### REQUIREMENT
Beginning with the line that holds "KEYS pin K1: D9 -> A4" and finishing with the line that holds "KEYS pin K3: D12 -> A2", repeat the listing exactly, leaving every picture out.

[[ AVAILABLE DATA open ]]

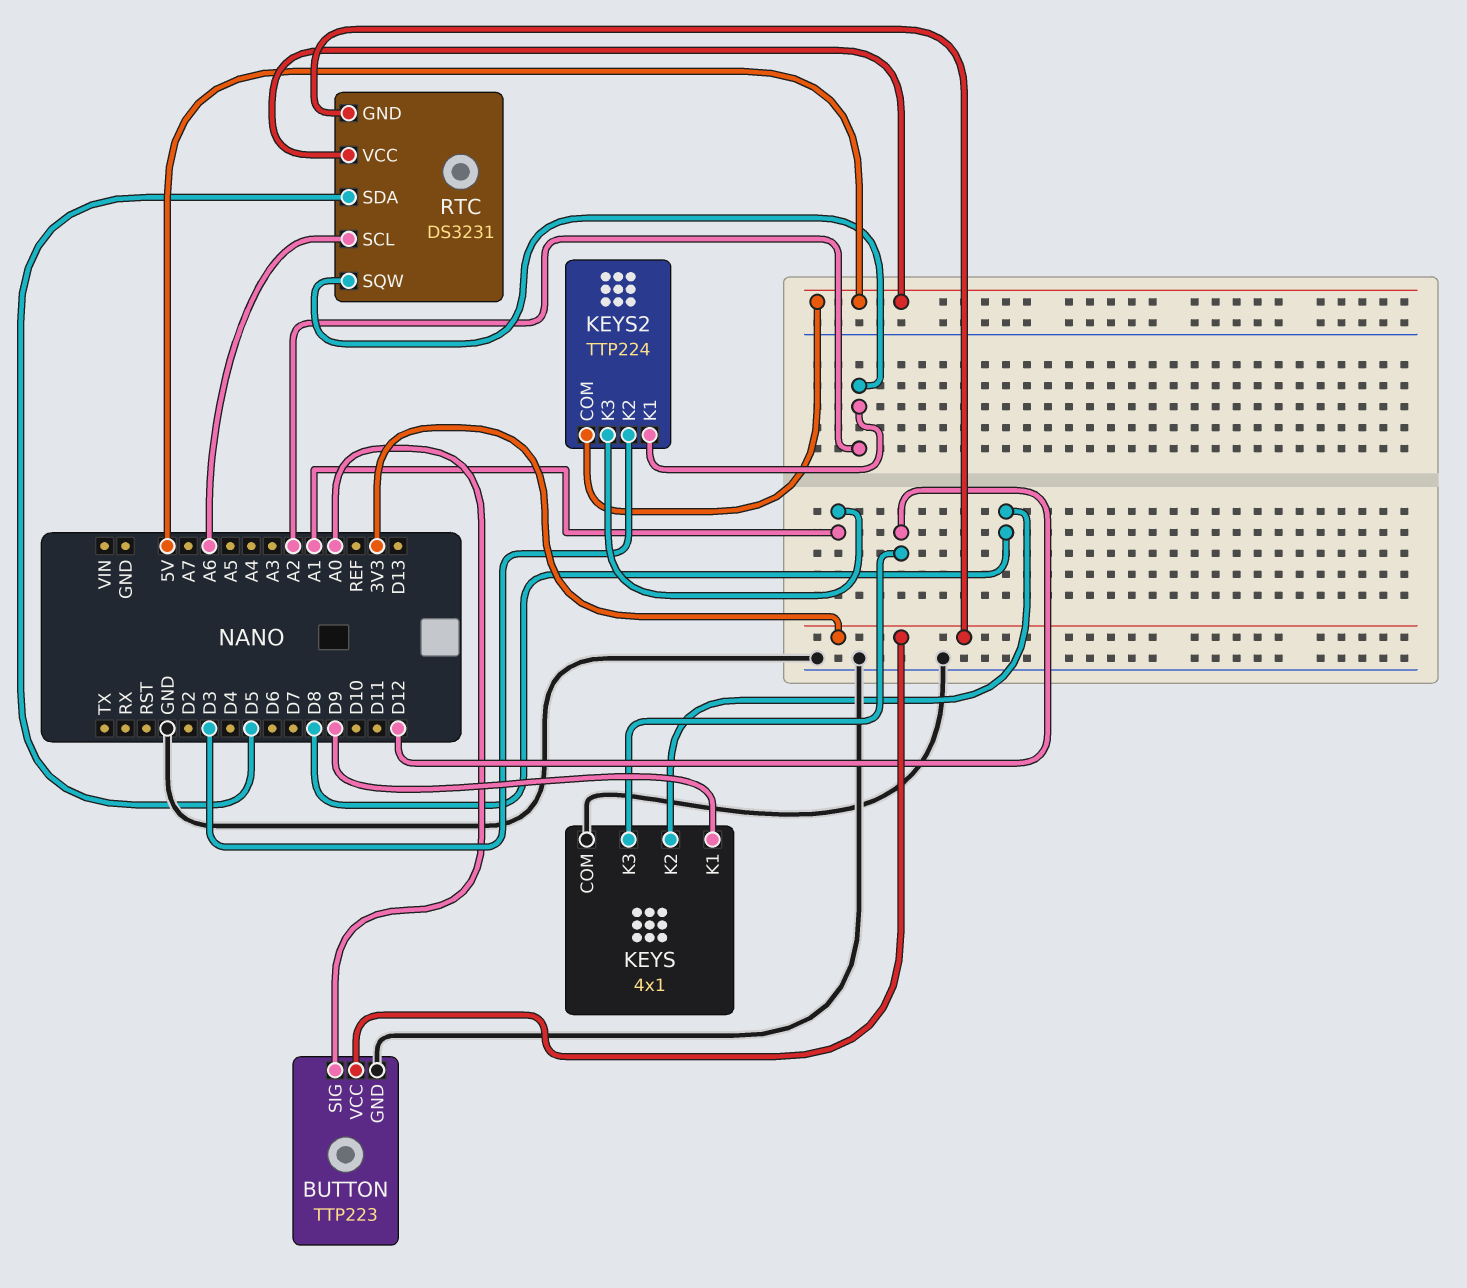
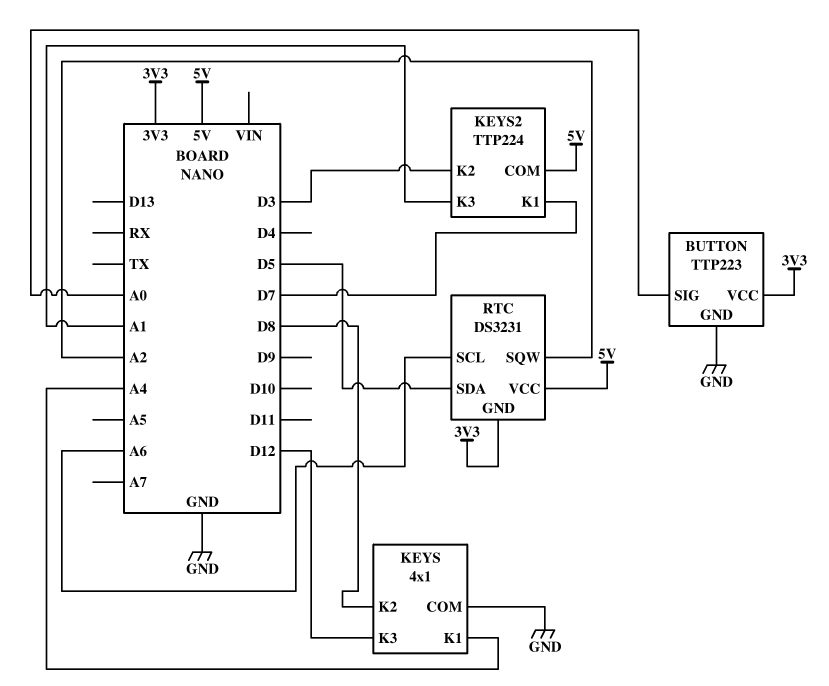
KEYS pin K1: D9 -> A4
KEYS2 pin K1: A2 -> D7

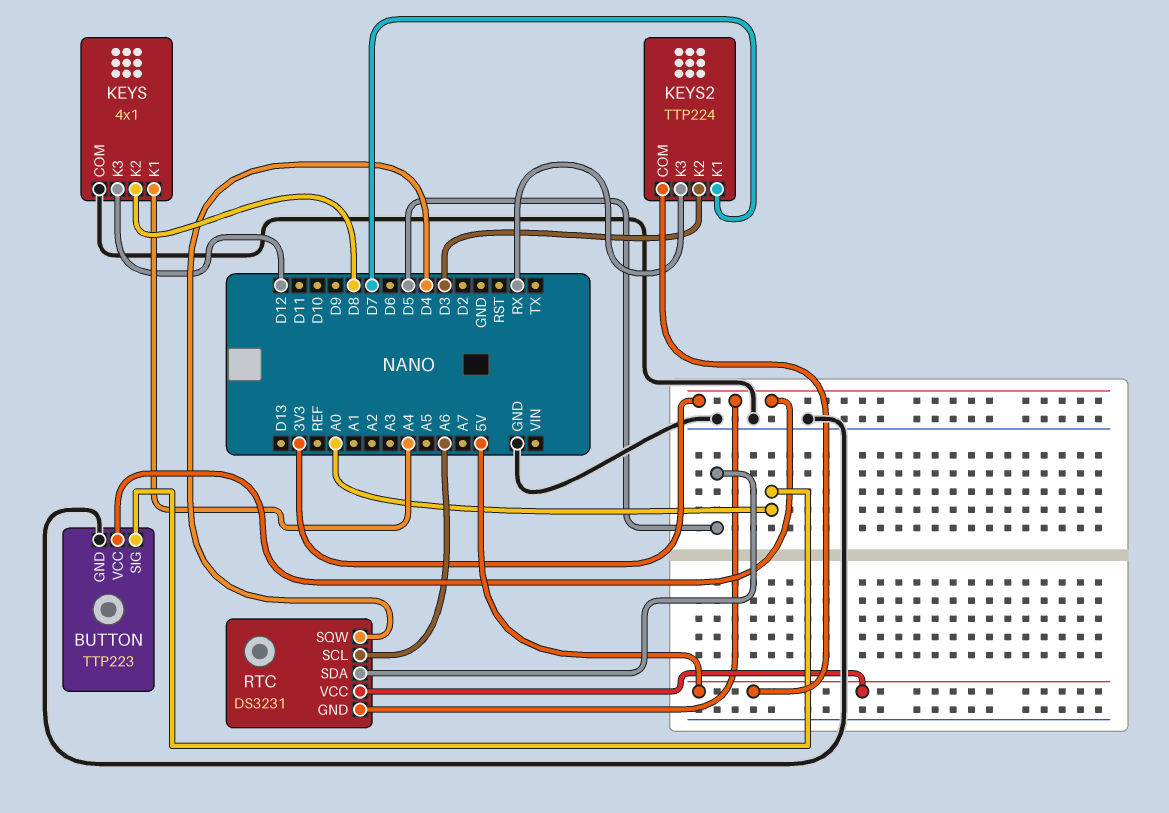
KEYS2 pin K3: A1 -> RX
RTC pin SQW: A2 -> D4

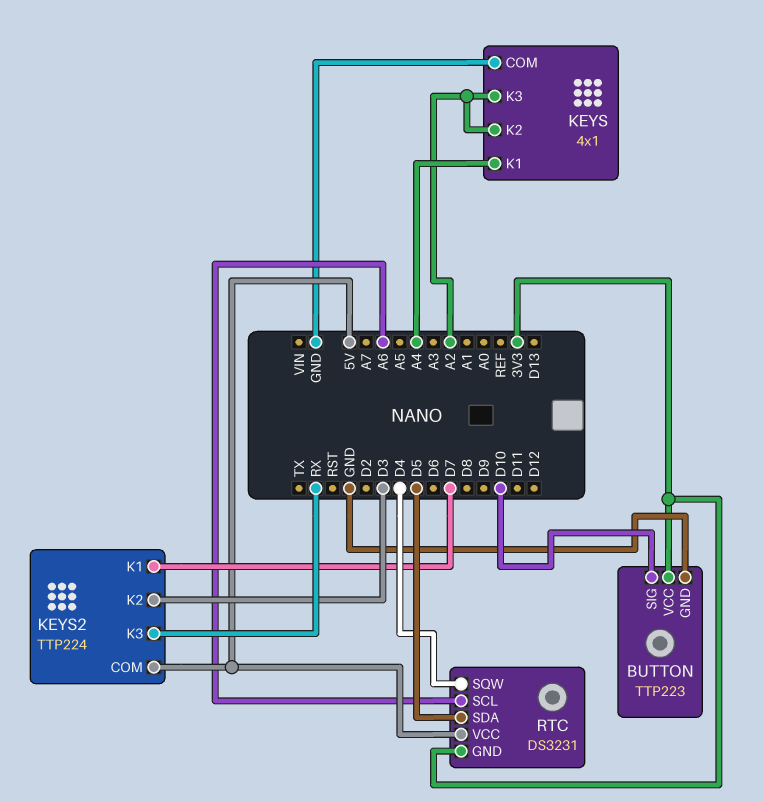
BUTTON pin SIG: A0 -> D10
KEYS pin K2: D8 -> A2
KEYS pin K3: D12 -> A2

[[ AVAILABLE DATA closed ]]
[[ AVAILABLE DATA open ]]

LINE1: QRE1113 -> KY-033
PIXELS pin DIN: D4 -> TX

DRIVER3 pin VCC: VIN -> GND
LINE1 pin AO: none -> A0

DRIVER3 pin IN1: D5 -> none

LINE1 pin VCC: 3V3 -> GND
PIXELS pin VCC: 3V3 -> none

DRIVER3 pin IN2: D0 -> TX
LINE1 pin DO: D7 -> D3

[[ AVAILABLE DATA closed ]]
[[ AVAILABLE DATA open ]]

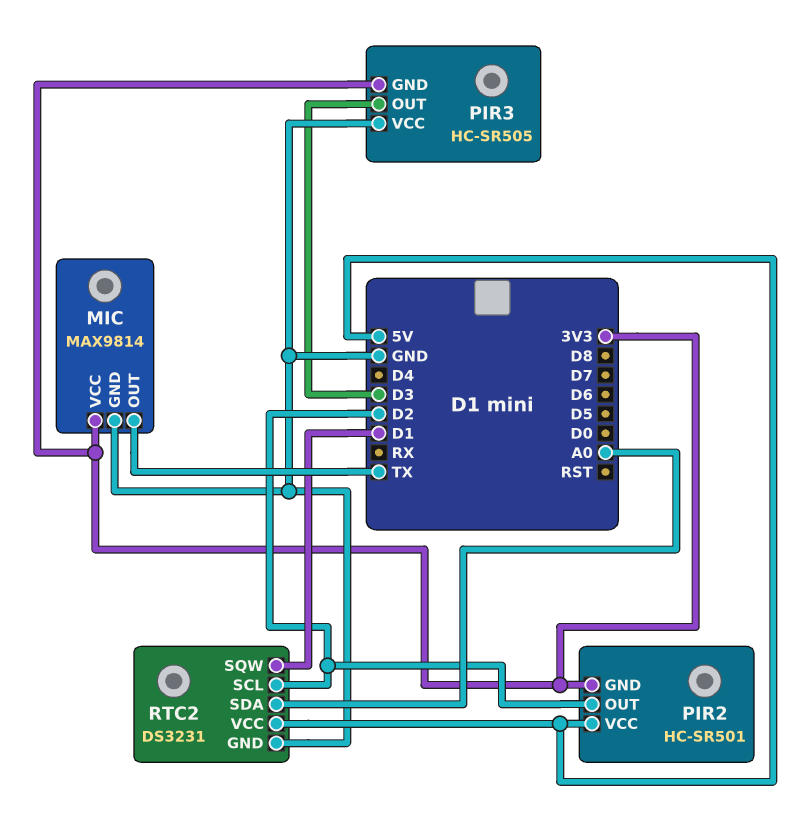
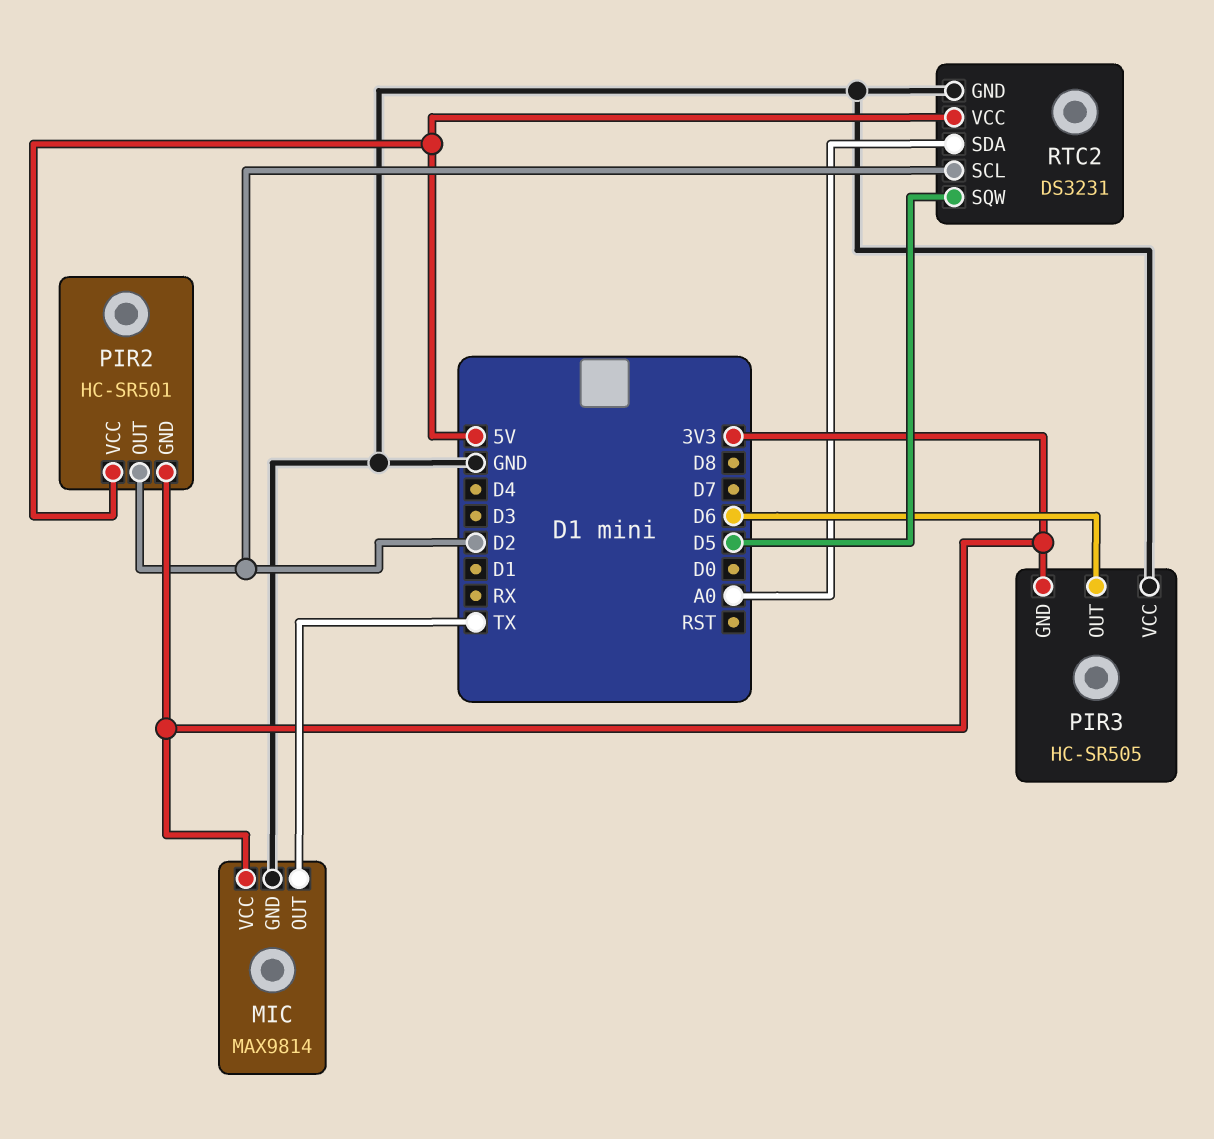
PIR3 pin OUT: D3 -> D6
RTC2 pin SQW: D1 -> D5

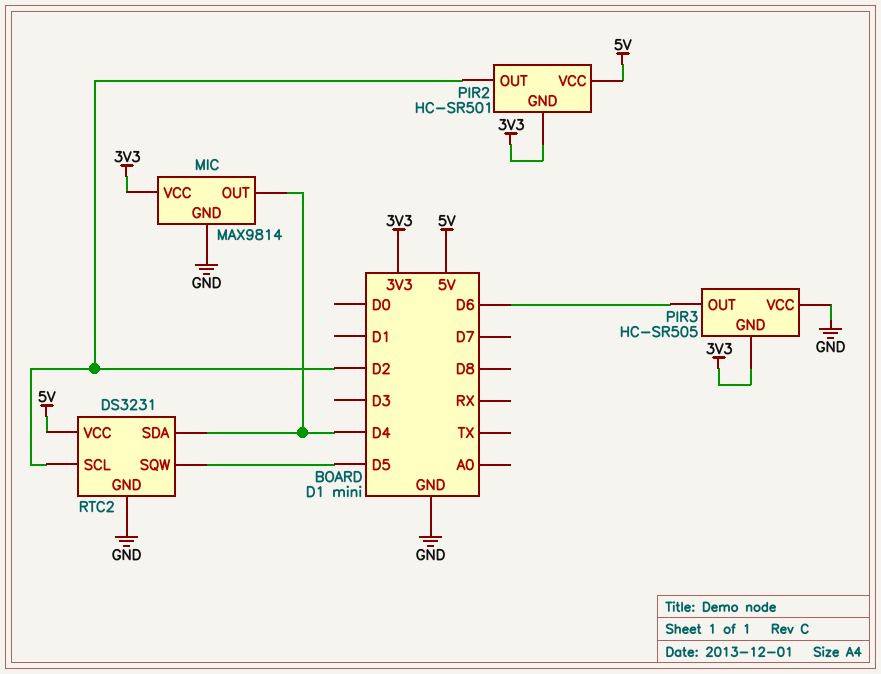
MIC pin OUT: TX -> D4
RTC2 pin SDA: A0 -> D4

[[ AVAILABLE DATA closed ]]

### OUTPUT BELOW
KEYS pin K1: D9 -> A4
KEYS2 pin K1: A2 -> D7

KEYS2 pin K3: A1 -> RX
RTC pin SQW: A2 -> D4

BUTTON pin SIG: A0 -> D10
KEYS pin K2: D8 -> A2
KEYS pin K3: D12 -> A2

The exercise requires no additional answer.